» THE TASK
Your answer should be the records again, unchanged in wording and free of images.

-- THE DATA follows --

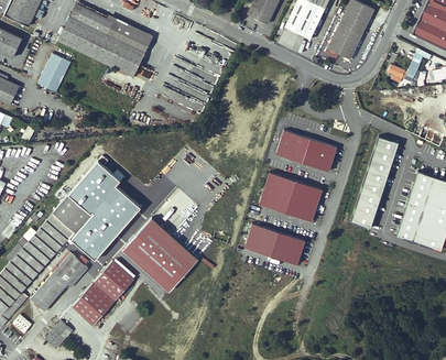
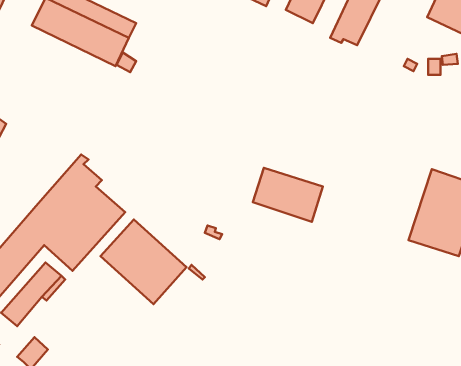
building: [39,54,70,92] -> none
building: [275,129,336,170] -> none
building: [350,135,399,227] -> none
building: [246,222,305,263] -> none
building: [73,260,134,325] -> none

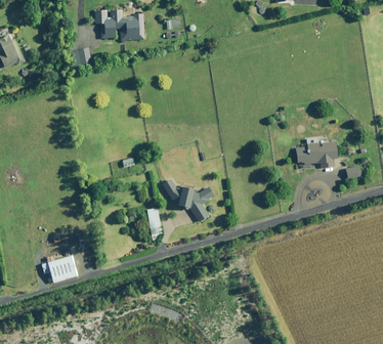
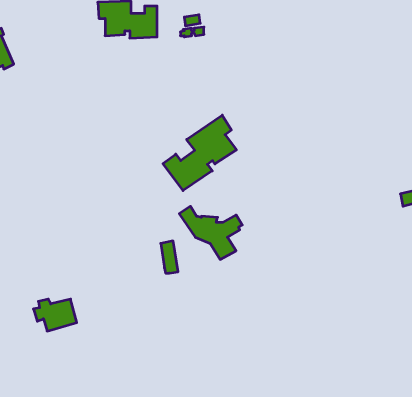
building: none -> [163,115,236,191]
building: [294,140,337,166] -> none

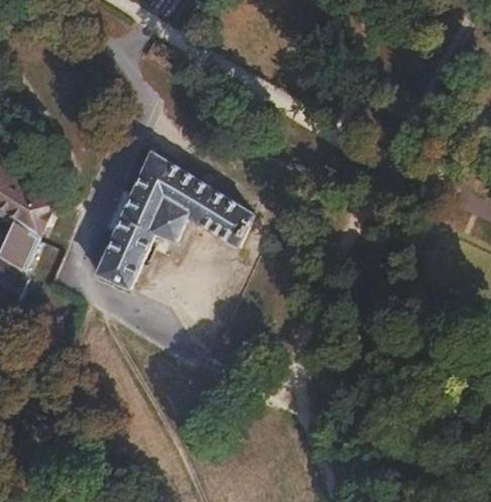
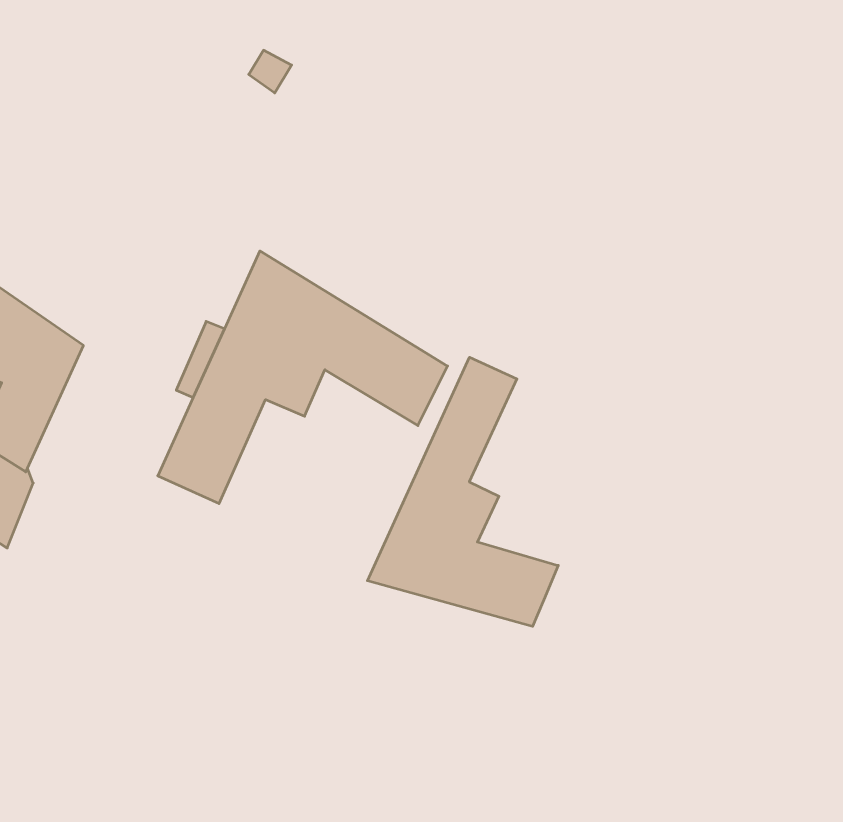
building: none -> [367,357,558,626]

-- THE DATA concluded --

» WRITTEN SOLUTION
building: [39,54,70,92] -> none
building: [275,129,336,170] -> none
building: [350,135,399,227] -> none
building: [246,222,305,263] -> none
building: [73,260,134,325] -> none

building: none -> [163,115,236,191]
building: [294,140,337,166] -> none

building: none -> [367,357,558,626]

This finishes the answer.